● **Exercise brief**
In the records below, begin at the line containing "GAS pin DO: D8 -> D5" and end at the line containing "LIGHT2 pin OUT: A7 -> A2"; quote every line in that span exactly, including both boundary lines, and no others.

● **Extracted information**
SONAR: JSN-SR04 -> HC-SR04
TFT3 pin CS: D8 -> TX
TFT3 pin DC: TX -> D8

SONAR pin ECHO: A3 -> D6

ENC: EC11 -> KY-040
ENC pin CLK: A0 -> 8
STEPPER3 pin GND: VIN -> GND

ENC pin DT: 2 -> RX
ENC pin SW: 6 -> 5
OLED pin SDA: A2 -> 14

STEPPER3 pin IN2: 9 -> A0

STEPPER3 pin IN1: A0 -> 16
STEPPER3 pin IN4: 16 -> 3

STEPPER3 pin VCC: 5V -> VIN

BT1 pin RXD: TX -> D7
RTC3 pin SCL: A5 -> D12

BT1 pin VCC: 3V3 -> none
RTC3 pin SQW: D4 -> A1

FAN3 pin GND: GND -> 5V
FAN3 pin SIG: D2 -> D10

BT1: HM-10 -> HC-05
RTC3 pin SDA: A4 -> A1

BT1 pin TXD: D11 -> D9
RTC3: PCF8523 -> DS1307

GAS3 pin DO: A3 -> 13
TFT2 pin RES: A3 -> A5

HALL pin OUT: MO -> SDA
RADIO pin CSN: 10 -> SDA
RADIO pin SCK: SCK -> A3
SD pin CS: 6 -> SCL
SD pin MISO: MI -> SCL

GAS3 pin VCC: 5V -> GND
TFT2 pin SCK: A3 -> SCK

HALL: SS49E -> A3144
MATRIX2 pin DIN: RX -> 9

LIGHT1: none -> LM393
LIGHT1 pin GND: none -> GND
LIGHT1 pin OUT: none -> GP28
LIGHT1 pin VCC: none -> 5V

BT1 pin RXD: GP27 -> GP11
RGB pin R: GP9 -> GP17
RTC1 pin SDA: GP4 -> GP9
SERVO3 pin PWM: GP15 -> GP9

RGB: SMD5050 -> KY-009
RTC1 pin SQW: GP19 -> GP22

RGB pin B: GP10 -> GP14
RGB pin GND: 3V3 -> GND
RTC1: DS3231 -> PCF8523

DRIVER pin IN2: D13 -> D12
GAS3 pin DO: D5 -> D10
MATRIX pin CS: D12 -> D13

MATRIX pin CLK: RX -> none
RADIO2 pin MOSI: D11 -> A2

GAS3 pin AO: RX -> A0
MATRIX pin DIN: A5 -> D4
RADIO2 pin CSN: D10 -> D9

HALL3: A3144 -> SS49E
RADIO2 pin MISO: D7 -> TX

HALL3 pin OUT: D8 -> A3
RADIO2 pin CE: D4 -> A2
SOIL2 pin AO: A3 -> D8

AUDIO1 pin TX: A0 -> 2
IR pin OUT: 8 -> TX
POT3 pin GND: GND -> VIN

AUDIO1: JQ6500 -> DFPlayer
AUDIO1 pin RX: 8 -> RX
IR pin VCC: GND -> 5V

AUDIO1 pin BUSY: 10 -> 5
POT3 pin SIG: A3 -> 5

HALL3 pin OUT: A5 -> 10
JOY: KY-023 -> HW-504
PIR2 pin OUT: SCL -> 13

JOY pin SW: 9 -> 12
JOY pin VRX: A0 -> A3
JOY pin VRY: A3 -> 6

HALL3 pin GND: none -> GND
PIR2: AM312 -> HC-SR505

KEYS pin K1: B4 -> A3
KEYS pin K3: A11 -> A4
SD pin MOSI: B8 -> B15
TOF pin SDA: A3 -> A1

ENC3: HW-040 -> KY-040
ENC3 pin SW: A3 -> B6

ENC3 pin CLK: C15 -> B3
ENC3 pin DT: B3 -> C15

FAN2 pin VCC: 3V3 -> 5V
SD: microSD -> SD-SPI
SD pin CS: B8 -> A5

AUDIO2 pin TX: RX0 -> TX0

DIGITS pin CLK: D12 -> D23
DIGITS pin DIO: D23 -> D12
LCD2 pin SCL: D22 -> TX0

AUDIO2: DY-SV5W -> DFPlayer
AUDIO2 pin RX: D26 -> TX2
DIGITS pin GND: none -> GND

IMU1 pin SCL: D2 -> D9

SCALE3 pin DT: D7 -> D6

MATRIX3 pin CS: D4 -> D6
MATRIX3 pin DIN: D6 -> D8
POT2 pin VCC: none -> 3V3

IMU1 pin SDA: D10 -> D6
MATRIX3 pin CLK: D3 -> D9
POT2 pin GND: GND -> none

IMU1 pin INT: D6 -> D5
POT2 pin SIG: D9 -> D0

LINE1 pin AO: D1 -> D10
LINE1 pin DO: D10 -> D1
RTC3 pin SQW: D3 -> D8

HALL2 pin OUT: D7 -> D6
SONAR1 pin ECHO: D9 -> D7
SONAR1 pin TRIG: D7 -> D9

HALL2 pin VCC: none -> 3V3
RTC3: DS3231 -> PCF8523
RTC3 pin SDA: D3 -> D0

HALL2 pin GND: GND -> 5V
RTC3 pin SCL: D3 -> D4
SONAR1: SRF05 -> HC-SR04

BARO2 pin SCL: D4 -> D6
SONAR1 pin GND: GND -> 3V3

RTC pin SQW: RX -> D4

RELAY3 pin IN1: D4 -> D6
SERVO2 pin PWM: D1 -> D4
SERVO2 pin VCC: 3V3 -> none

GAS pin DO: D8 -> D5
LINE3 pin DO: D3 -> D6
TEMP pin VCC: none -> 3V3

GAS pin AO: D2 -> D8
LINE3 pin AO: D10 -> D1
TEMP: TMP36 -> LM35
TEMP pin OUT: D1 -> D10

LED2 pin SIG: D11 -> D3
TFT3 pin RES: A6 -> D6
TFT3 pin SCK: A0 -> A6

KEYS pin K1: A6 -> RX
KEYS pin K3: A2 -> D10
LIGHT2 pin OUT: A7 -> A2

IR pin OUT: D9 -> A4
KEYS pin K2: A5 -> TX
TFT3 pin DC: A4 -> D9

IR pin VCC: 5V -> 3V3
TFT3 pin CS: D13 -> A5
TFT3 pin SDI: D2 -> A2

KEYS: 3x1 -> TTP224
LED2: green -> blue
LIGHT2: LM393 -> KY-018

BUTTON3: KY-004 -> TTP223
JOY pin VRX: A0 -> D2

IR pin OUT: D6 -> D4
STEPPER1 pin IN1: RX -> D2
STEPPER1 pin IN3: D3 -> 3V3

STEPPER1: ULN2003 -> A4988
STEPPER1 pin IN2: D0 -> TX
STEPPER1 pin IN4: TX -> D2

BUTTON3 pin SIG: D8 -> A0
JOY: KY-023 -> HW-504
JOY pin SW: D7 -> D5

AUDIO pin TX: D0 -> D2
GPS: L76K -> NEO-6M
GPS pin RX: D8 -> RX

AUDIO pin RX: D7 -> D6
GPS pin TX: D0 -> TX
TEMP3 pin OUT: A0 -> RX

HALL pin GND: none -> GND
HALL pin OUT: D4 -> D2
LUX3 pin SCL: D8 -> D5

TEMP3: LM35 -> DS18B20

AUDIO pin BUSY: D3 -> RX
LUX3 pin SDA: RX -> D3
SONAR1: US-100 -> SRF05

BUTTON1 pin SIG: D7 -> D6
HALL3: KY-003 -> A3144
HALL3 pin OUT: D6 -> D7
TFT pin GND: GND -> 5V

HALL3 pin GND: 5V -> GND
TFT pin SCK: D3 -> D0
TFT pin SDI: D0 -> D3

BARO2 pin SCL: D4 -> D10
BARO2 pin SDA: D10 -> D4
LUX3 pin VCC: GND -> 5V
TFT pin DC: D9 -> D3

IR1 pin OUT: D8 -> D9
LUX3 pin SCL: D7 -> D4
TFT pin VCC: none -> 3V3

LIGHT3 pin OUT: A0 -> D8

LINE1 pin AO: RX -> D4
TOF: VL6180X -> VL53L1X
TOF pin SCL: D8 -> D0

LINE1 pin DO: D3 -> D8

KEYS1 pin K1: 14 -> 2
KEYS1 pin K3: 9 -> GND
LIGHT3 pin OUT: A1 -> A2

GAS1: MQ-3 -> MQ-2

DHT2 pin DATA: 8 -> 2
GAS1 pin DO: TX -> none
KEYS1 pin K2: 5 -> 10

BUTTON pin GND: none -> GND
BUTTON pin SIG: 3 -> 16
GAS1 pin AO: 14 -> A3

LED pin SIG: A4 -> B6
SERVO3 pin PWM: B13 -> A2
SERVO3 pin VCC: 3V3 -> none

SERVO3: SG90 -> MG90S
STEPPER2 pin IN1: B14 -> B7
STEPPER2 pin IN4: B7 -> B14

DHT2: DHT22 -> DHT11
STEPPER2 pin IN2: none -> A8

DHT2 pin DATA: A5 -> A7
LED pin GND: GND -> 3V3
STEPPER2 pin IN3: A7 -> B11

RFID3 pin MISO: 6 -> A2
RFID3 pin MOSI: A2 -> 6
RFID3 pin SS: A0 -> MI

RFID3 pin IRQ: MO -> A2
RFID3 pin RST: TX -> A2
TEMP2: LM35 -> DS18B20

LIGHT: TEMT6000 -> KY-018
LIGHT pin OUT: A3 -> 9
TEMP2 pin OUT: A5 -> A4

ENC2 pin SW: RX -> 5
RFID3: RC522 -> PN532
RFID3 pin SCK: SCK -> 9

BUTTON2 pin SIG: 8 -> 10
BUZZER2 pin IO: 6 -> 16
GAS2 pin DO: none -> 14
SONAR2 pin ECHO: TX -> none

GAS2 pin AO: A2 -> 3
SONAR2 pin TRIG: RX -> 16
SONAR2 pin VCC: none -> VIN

● **Expected answer**
GAS pin DO: D8 -> D5
LINE3 pin DO: D3 -> D6
TEMP pin VCC: none -> 3V3

GAS pin AO: D2 -> D8
LINE3 pin AO: D10 -> D1
TEMP: TMP36 -> LM35
TEMP pin OUT: D1 -> D10

LED2 pin SIG: D11 -> D3
TFT3 pin RES: A6 -> D6
TFT3 pin SCK: A0 -> A6

KEYS pin K1: A6 -> RX
KEYS pin K3: A2 -> D10
LIGHT2 pin OUT: A7 -> A2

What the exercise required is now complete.